§ **TASK TO CARRY OUT**: Look through the data and write out every line with the word "degrees" in it.

Before-and-after scene images
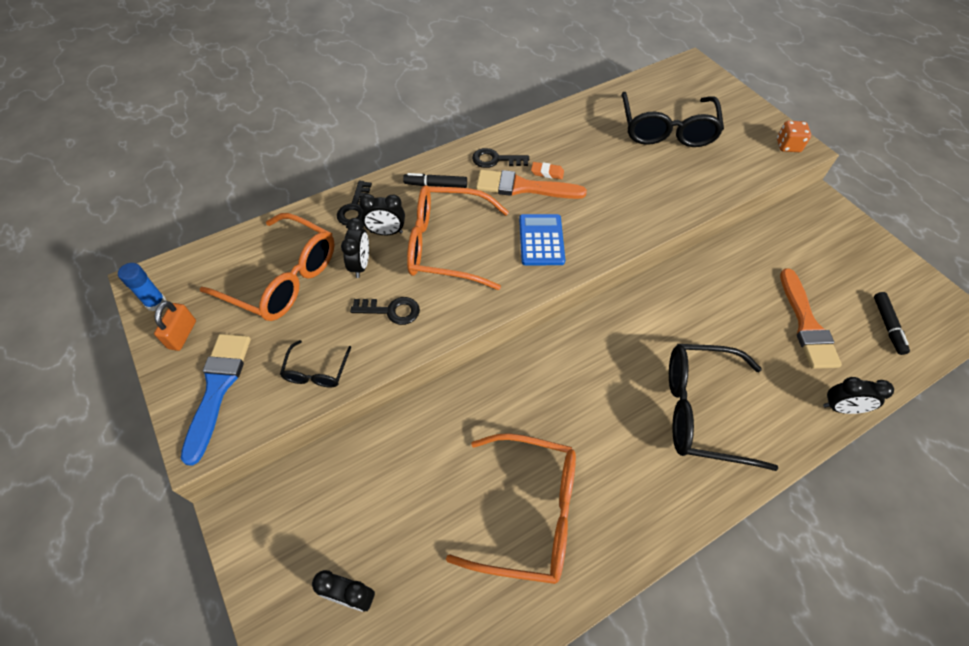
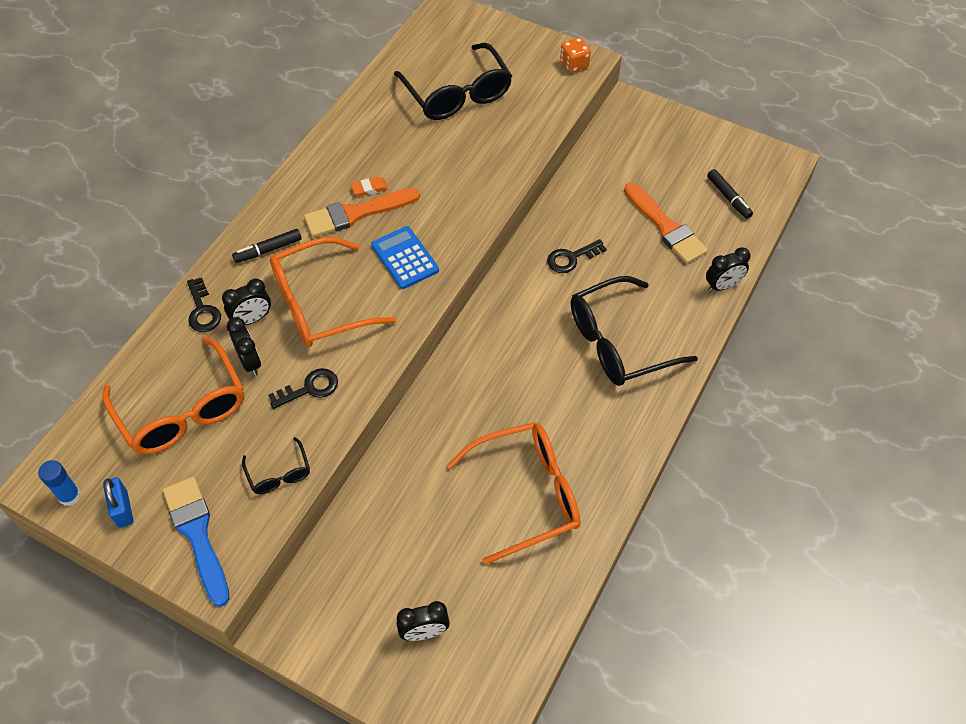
camera: 30 degrees left, 0 degrees up
(182, 334) = (123, 509): orange padlock -> blue padlock
(283, 279) = (183, 411): orange glasses -> orange glasses turned 60 degrees clockwise
(495, 160) = (310, 197): black key -> black key (571, 258)

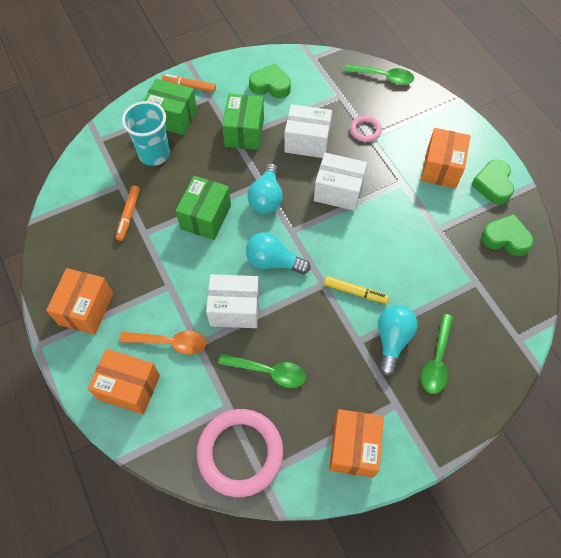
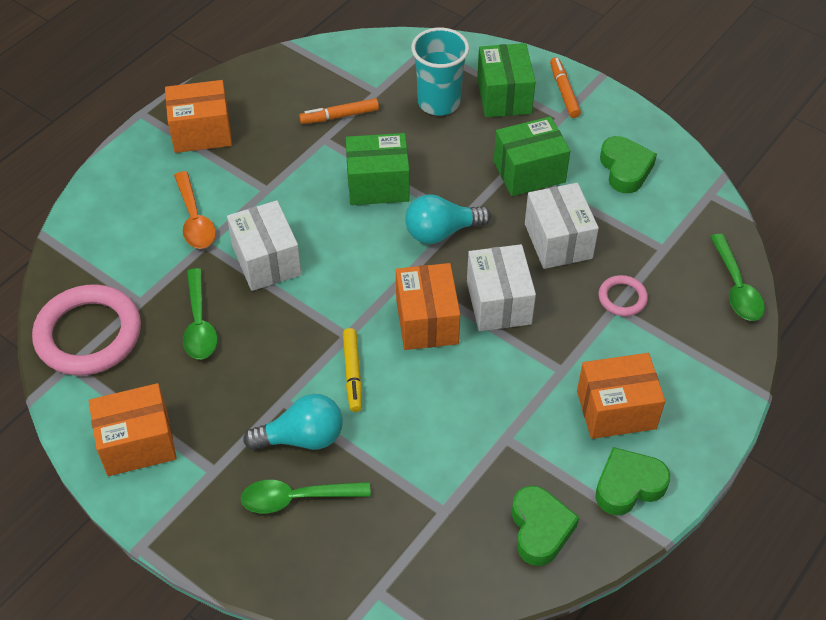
camera: 65 degrees right, 10 degrees down
(129, 387) = (126, 207): orange box -> orange box (427, 321)
(273, 262) = (351, 273): turquoise light bulb -> none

§ **SOLVED EXERCISE**:
camera: 30 degrees left, 0 degrees up
(283, 279) = (183, 411): orange glasses -> orange glasses turned 60 degrees clockwise
camera: 65 degrees right, 10 degrees down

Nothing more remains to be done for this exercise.